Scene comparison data
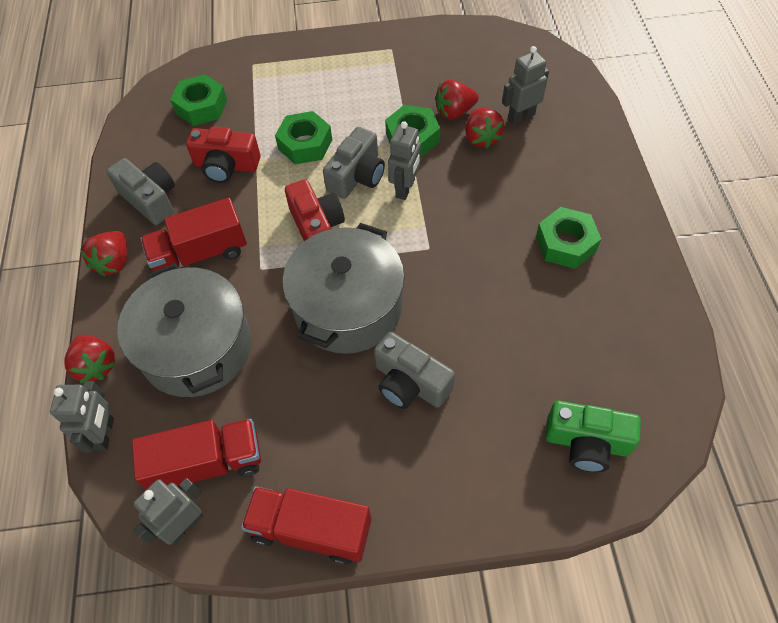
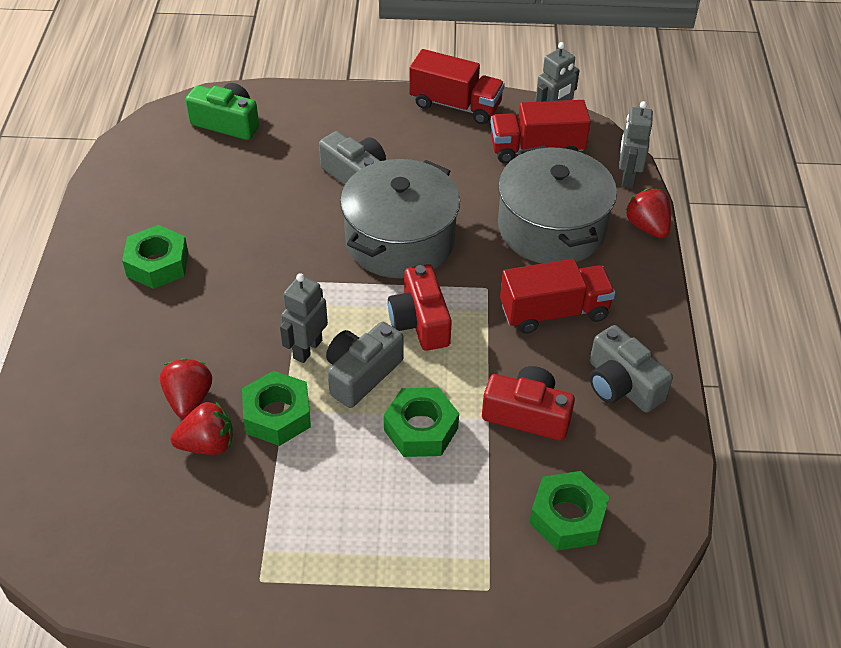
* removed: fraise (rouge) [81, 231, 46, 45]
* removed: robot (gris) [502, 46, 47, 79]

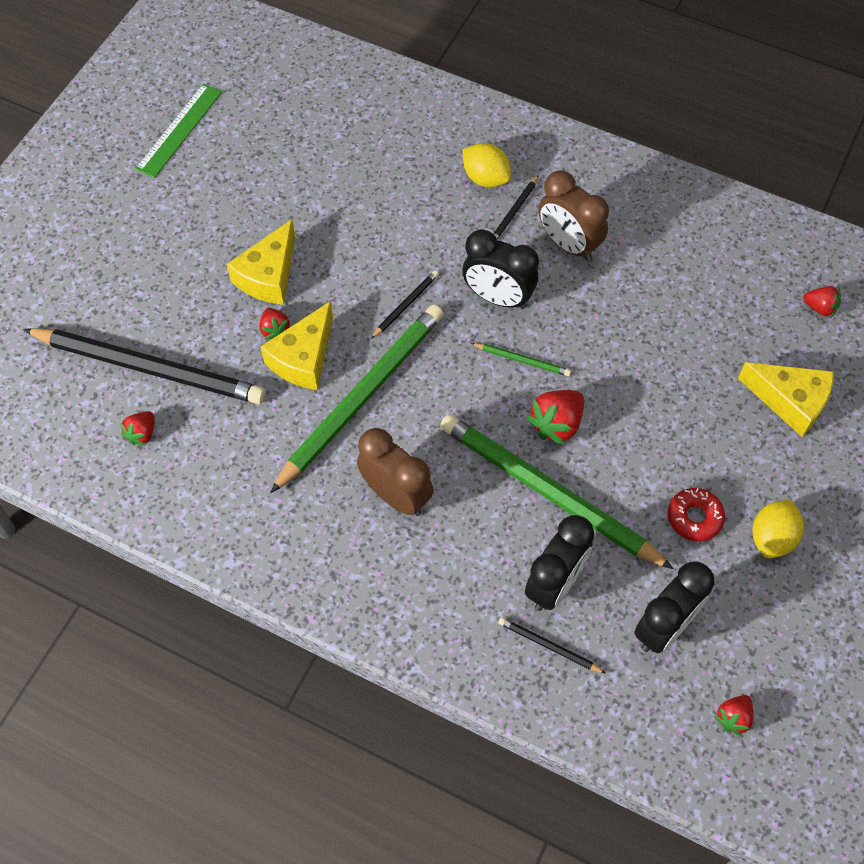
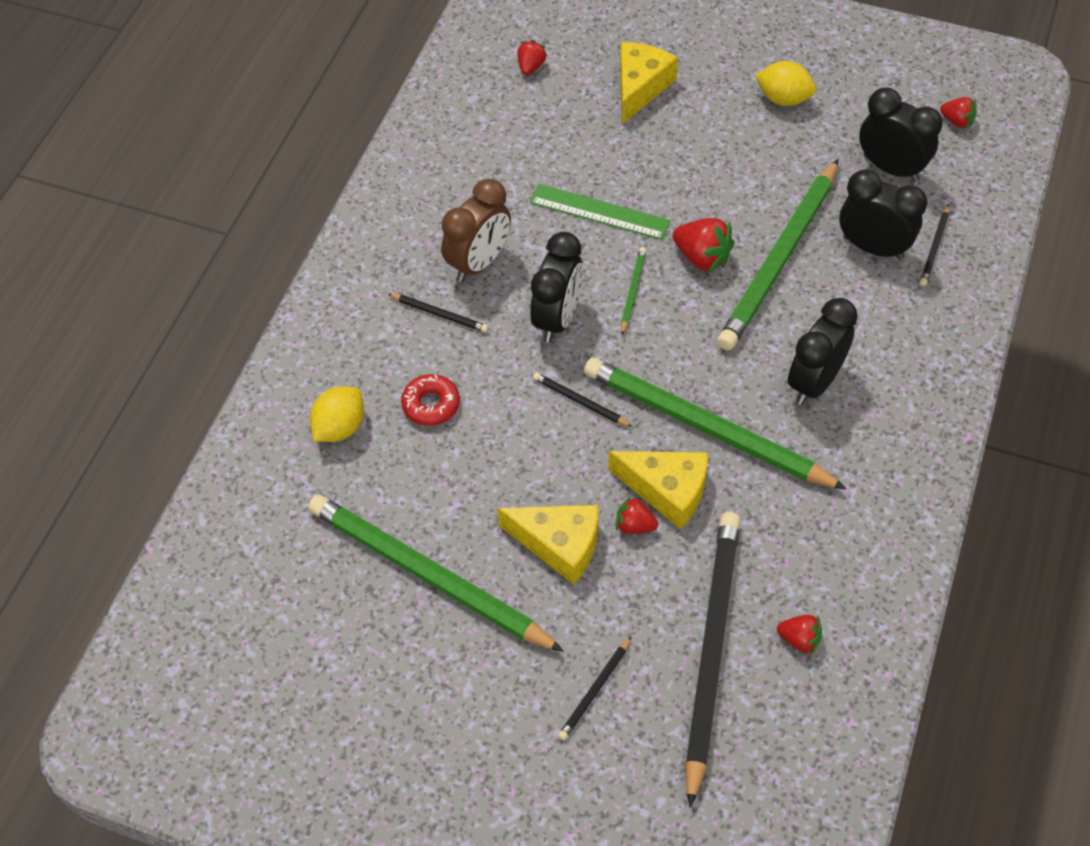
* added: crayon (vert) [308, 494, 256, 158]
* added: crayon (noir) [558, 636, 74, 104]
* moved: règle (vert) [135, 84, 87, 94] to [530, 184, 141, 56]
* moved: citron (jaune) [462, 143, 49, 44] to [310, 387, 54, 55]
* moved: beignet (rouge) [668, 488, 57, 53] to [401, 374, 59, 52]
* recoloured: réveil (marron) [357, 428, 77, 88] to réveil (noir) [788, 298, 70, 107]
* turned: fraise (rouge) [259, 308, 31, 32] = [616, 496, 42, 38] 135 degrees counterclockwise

- Task brief: The answer must repeat every record exactly, with all pictures left out.

- Solution:
* removed: fraise (rouge) [81, 231, 46, 45]
* removed: robot (gris) [502, 46, 47, 79]

* added: crayon (vert) [308, 494, 256, 158]
* added: crayon (noir) [558, 636, 74, 104]
* moved: règle (vert) [135, 84, 87, 94] to [530, 184, 141, 56]
* moved: citron (jaune) [462, 143, 49, 44] to [310, 387, 54, 55]
* moved: beignet (rouge) [668, 488, 57, 53] to [401, 374, 59, 52]
* recoloured: réveil (marron) [357, 428, 77, 88] to réveil (noir) [788, 298, 70, 107]
* turned: fraise (rouge) [259, 308, 31, 32] = [616, 496, 42, 38] 135 degrees counterclockwise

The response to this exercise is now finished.